### Task
Read the records beneath this task and copy every line that contains the string "bowling".

### Study material
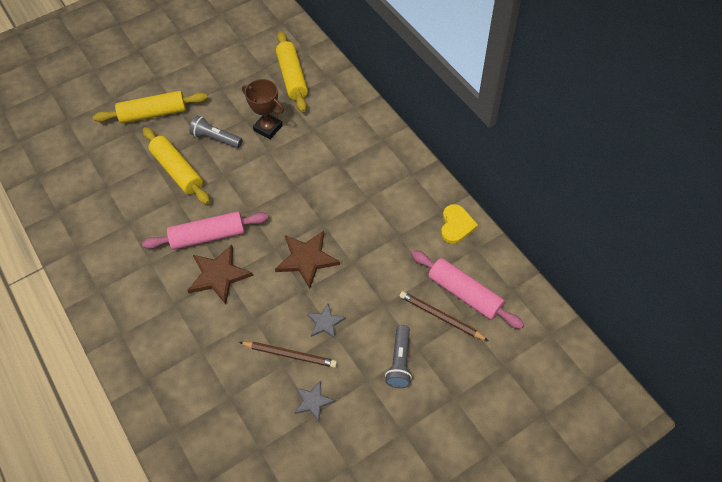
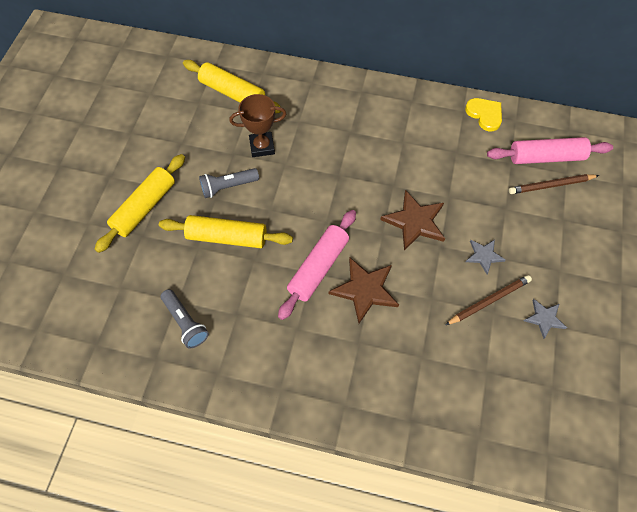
camera: 45 degrees left, 5 degrees up
(399, 362) = (563, 239): grey flashlight -> grey flashlight (185, 322)

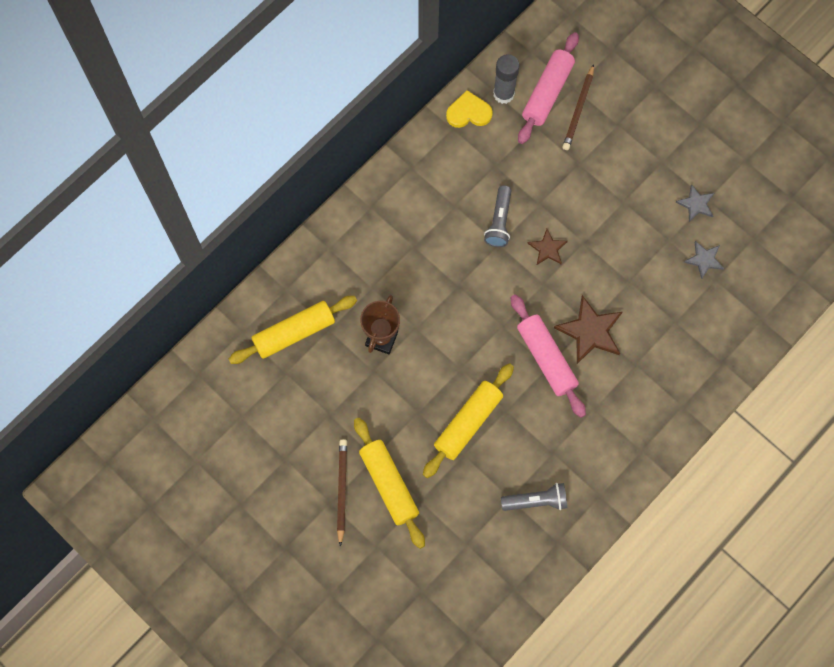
camera: 60 degrees left, 10 degrees up
(228, 186) = (411, 394): grey flashlight -> grey flashlight (499, 222)
(415, 222) = (547, 249): brown star -> brown star, size x0.58
(484, 256) = (614, 213): grey star -> grey star (704, 260)
(489, 301) = (657, 236): brown pencil -> brown pencil (342, 490)
(519, 129) = (503, 94): none -> grey glue stick

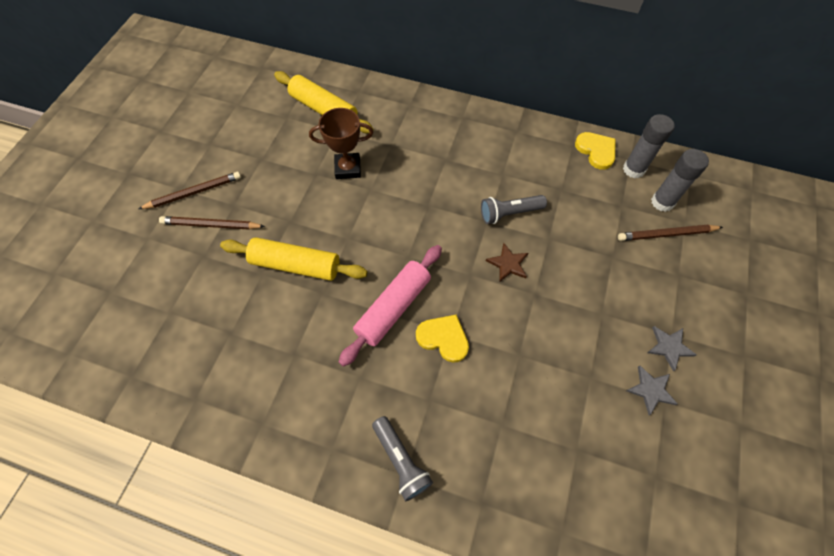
camera: 65 degrees right, 10 degrees down
(389, 484) = (211, 225): yellow rolling pin -> brown pencil
(536, 501) = (235, 359): grey flashlight -> grey flashlight (401, 460)
(547, 93) = (662, 202): pink rolling pin -> grey glue stick
(590, 331) = (443, 338): brown star -> yellow heart
(704, 260) = (593, 427): grey star -> grey star (669, 347)

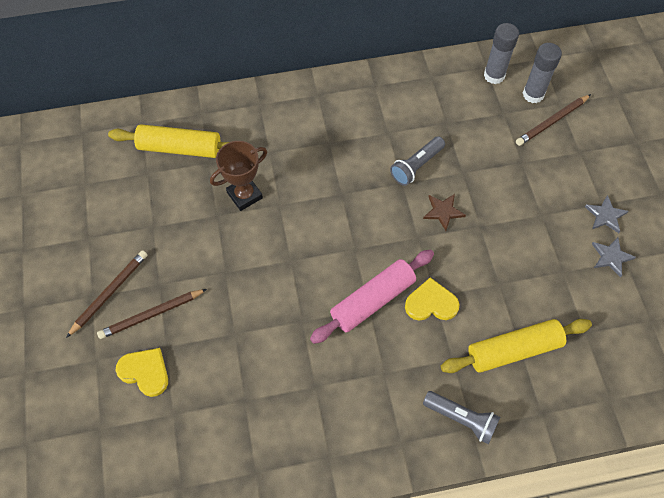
camera: 30 degrees left, 0 degrees up
(296, 265) = (260, 309): yellow rolling pin -> yellow rolling pin (513, 350)
(393, 308) = (372, 300): pink rolling pin -> pink rolling pin turned 45 degrees clockwise
(596, 151) = (454, 72): yellow heart -> yellow heart (145, 372)

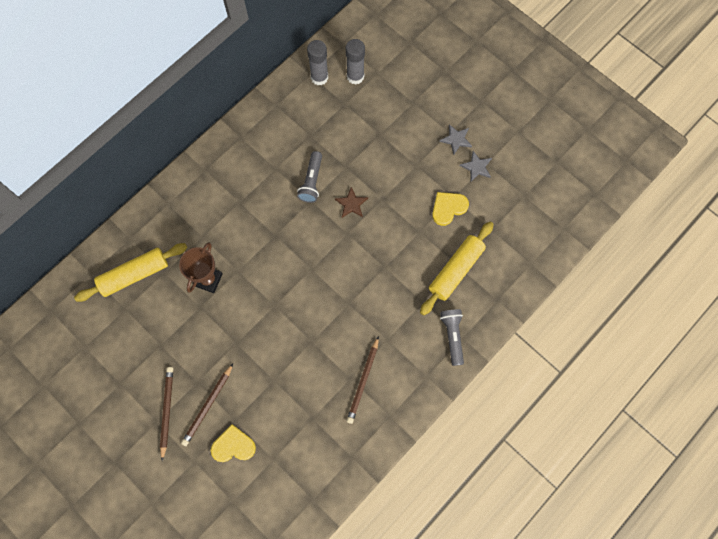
camera: 35 degrees left, 10 degrees up
(372, 300) = (347, 296): pink rolling pin -> none
(431, 303) = (385, 273): yellow heart -> yellow heart (448, 208)
(461, 419) = (452, 336): grey flashlight -> grey flashlight turned 90 degrees counterclockwise
(552, 122) = (380, 90): brown pencil -> brown pencil (363, 381)

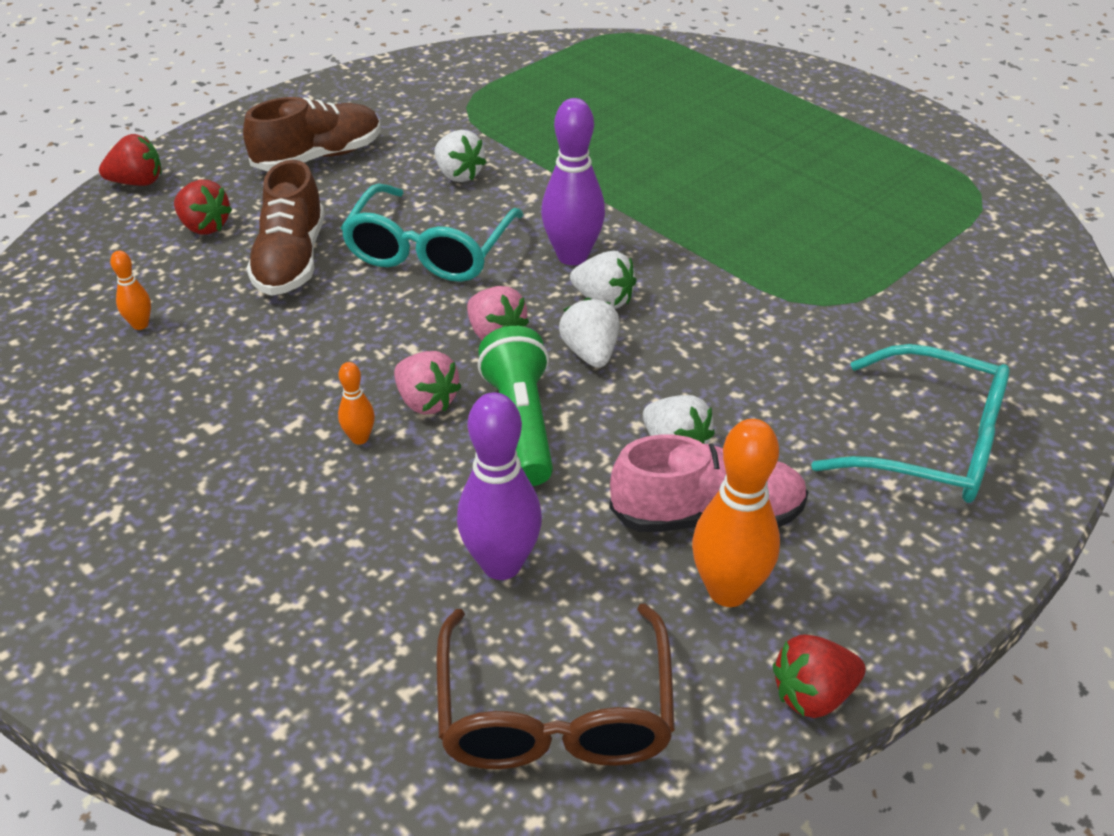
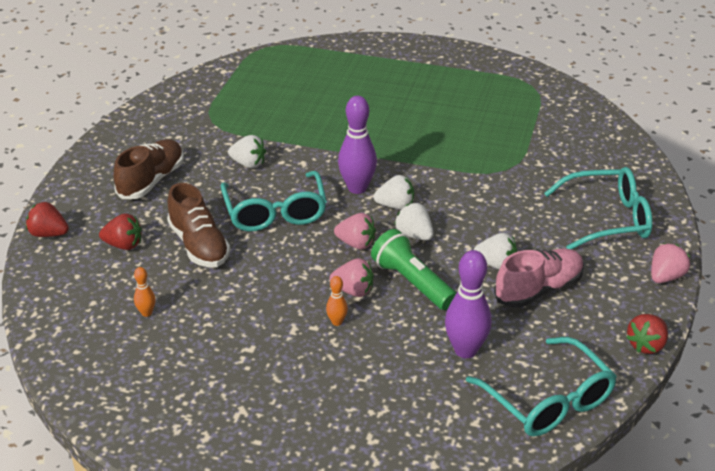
camera: 30 degrees left, 5 degrees down
(137, 182) = (49, 234): red strawberry -> red strawberry turned 120 degrees counterclockwise
(555, 713) = (548, 401): brown glasses -> turquoise glasses
(728, 591) = (576, 318): orange bowling pin -> none
(954, 586) = (665, 277): none -> pink strawberry

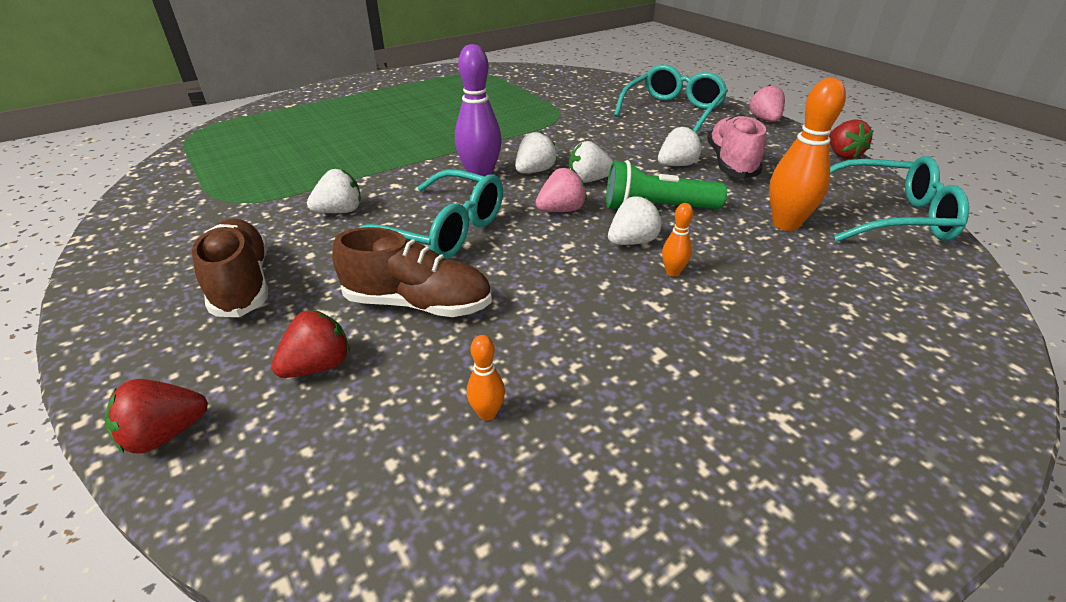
camera: 50 degrees left, 0 degrees up
(353, 291) = (632, 242): pink strawberry -> white strawberry
(465, 350) = (785, 224): purple bowling pin -> orange bowling pin

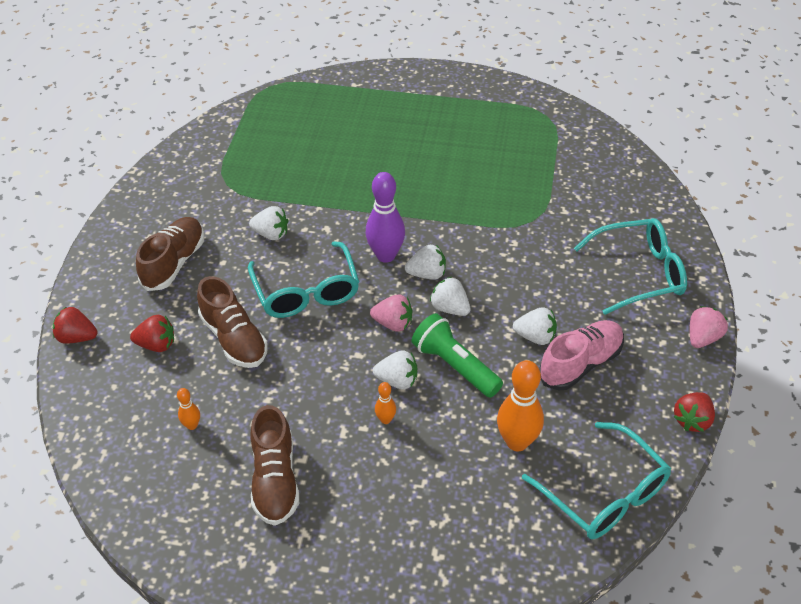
camera: 45 degrees right, 10 degrees up
(666, 392) = (275, 479): none -> brown shoe

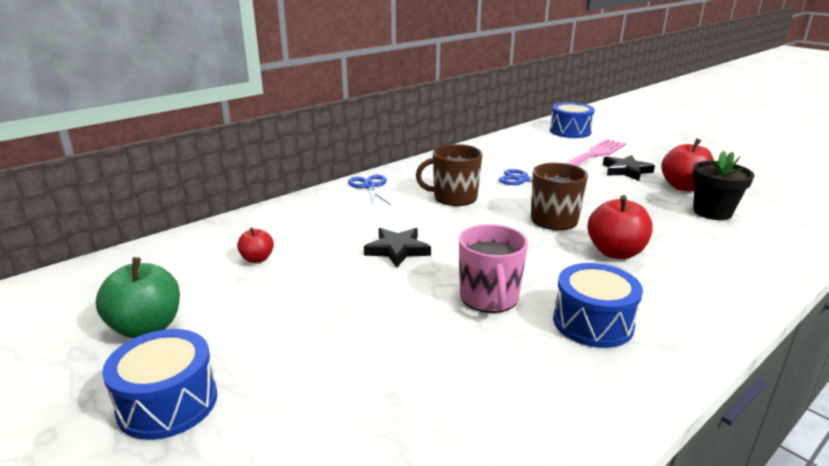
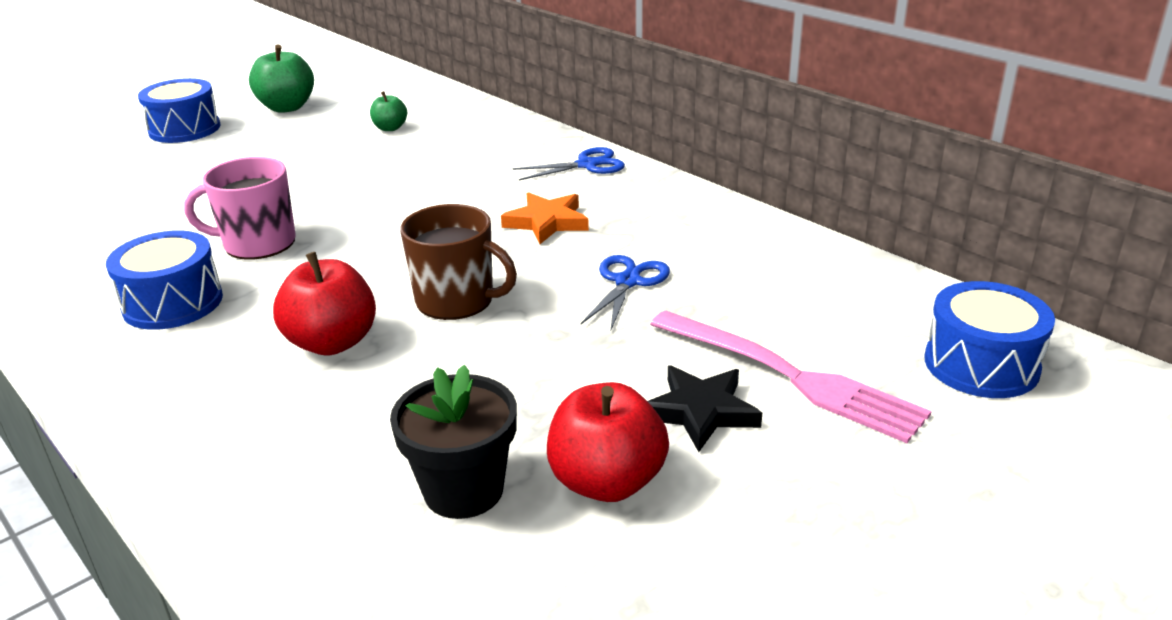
camera: 90 degrees right, 5 degrees up
(257, 259) = (390, 128): red apple -> green apple
(397, 250) = (389, 191): black star -> none
(453, 197) = (547, 222): brown mug -> orange star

### Worked solution
(728, 591) = (576, 318): orange bowling pin -> none
(465, 350) = (785, 224): purple bowling pin -> orange bowling pin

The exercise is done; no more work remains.